- Exercise details: What is needed is every line of the data that includes the word "lila". Please copy each one.

*** Opening of Dataset ***

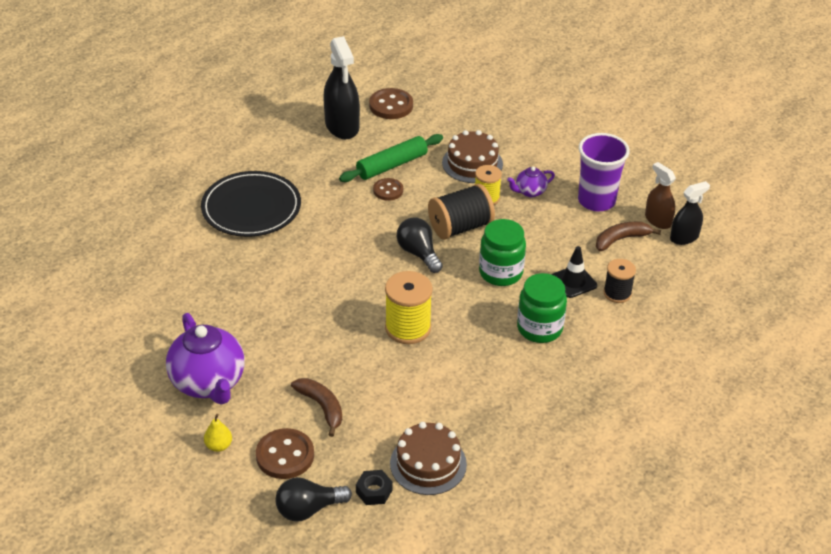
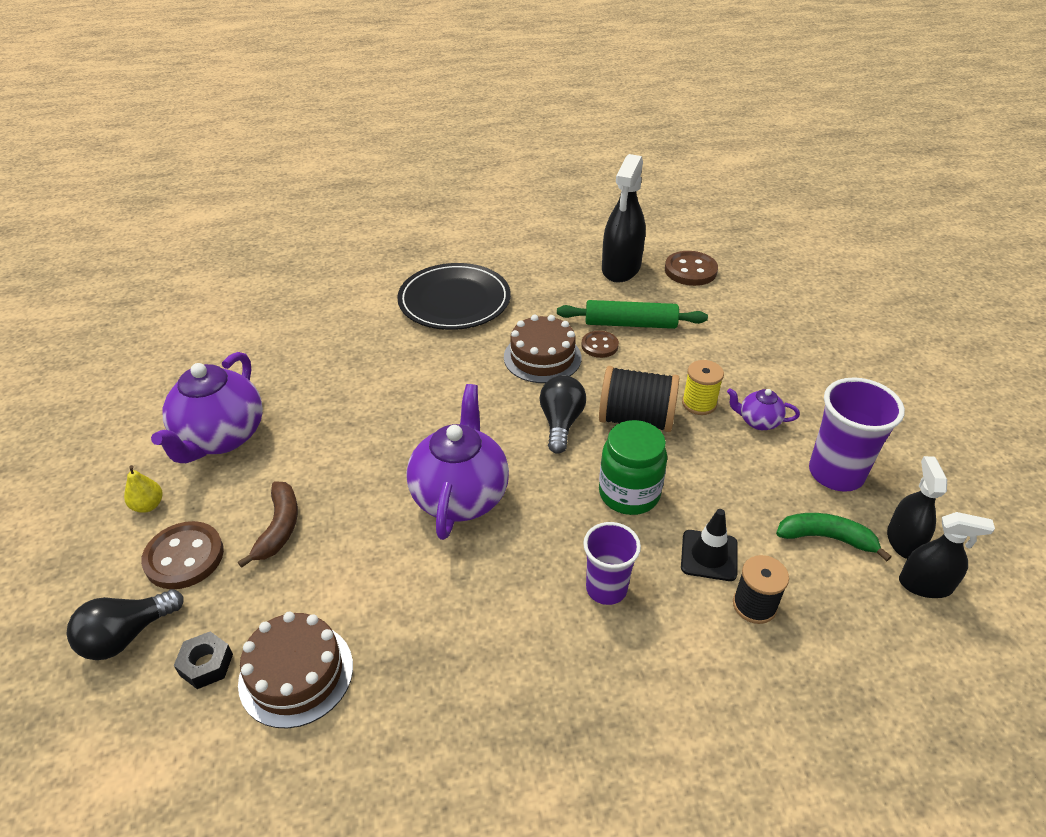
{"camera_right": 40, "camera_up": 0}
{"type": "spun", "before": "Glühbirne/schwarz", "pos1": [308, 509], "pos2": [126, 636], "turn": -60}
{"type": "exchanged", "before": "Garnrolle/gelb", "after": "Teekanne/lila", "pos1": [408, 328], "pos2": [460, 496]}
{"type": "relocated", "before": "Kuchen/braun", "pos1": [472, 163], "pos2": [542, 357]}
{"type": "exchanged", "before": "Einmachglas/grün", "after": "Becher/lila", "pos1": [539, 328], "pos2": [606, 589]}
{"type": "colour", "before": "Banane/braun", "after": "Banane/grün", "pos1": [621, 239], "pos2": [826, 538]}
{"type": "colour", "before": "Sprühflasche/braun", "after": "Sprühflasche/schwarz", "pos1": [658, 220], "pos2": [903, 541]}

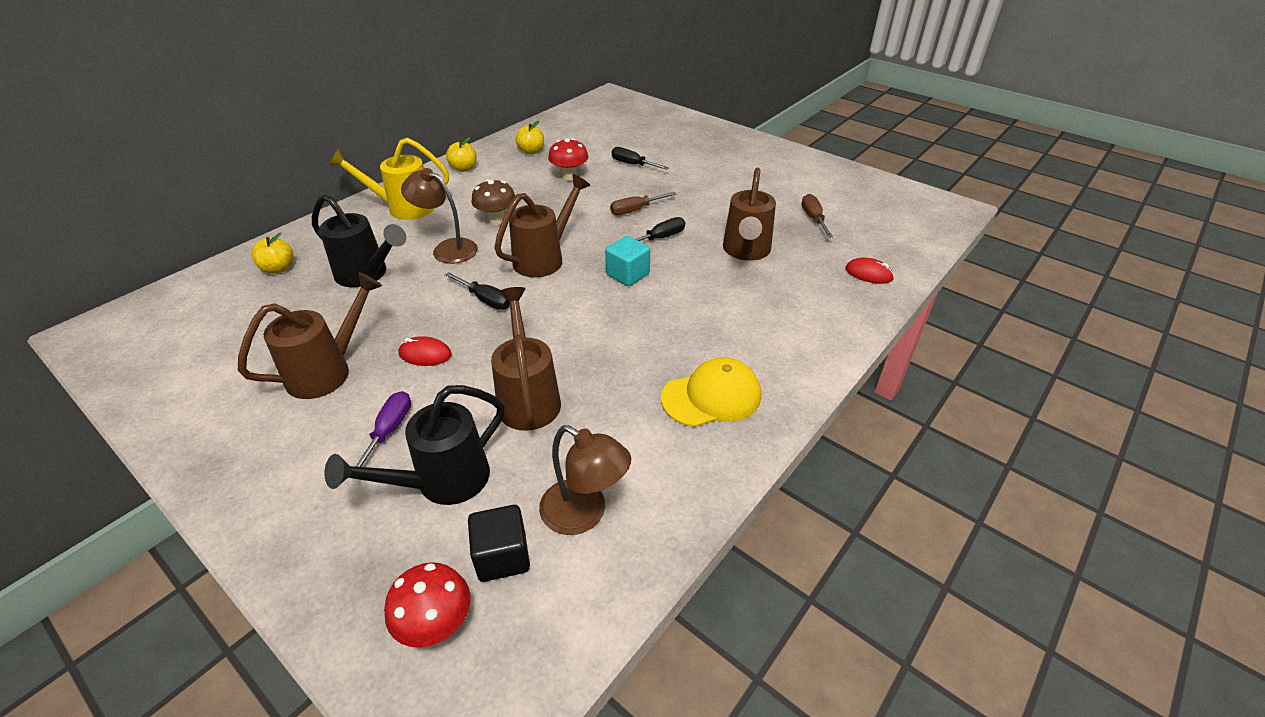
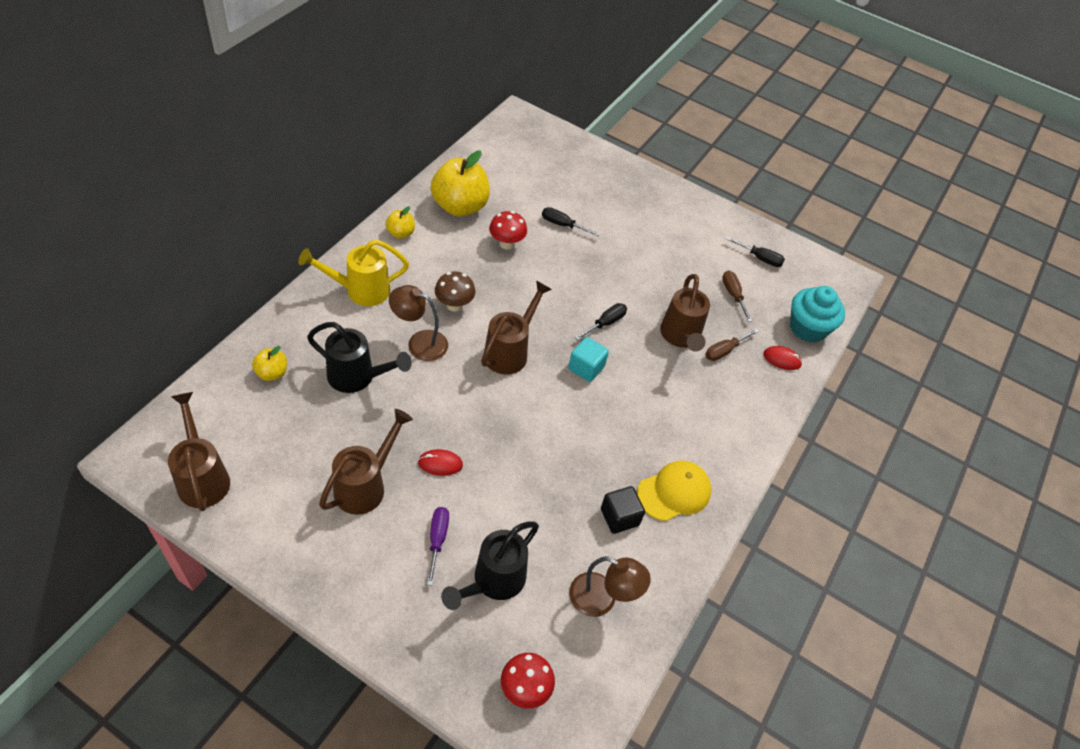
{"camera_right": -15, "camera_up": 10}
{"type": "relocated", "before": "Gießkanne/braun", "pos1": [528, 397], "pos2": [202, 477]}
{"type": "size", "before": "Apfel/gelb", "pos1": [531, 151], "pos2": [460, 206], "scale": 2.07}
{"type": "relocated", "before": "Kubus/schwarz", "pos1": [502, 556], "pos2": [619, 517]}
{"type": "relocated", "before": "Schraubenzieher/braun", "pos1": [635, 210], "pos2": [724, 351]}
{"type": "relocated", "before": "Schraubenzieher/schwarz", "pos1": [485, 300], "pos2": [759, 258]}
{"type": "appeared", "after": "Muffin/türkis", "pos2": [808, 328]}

*** Close of Dataset ***
*** Opening of Dataset ***

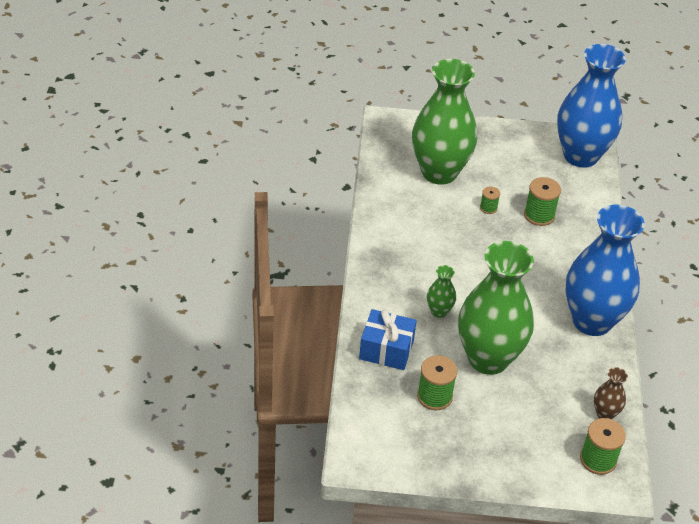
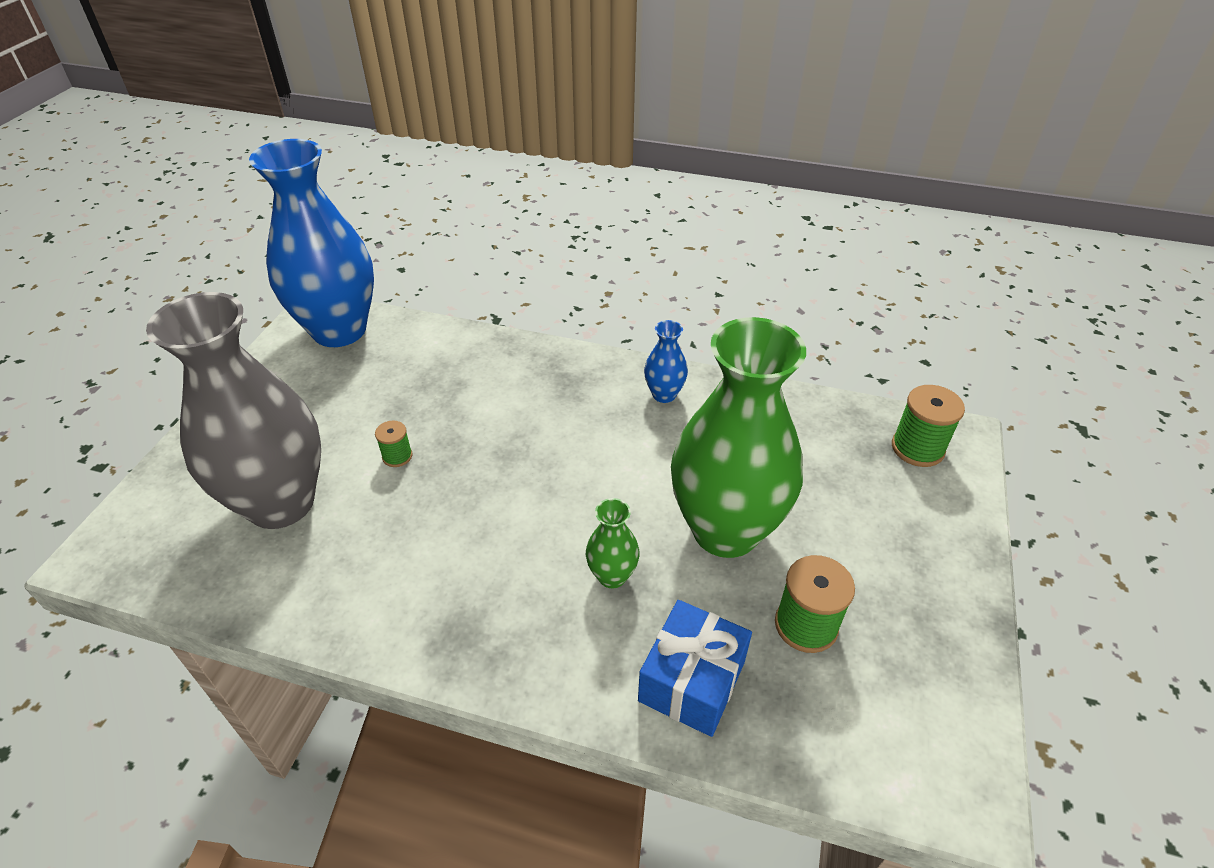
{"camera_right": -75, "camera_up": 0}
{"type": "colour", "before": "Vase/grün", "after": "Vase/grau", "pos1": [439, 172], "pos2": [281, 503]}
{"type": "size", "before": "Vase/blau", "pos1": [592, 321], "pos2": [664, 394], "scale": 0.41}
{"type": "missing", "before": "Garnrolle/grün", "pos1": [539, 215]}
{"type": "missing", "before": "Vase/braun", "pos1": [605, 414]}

*** Close of Dataset ***

- Expected answer:
{"type": "exchanged", "before": "Garnrolle/gelb", "after": "Teekanne/lila", "pos1": [408, 328], "pos2": [460, 496]}
{"type": "exchanged", "before": "Einmachglas/grün", "after": "Becher/lila", "pos1": [539, 328], "pos2": [606, 589]}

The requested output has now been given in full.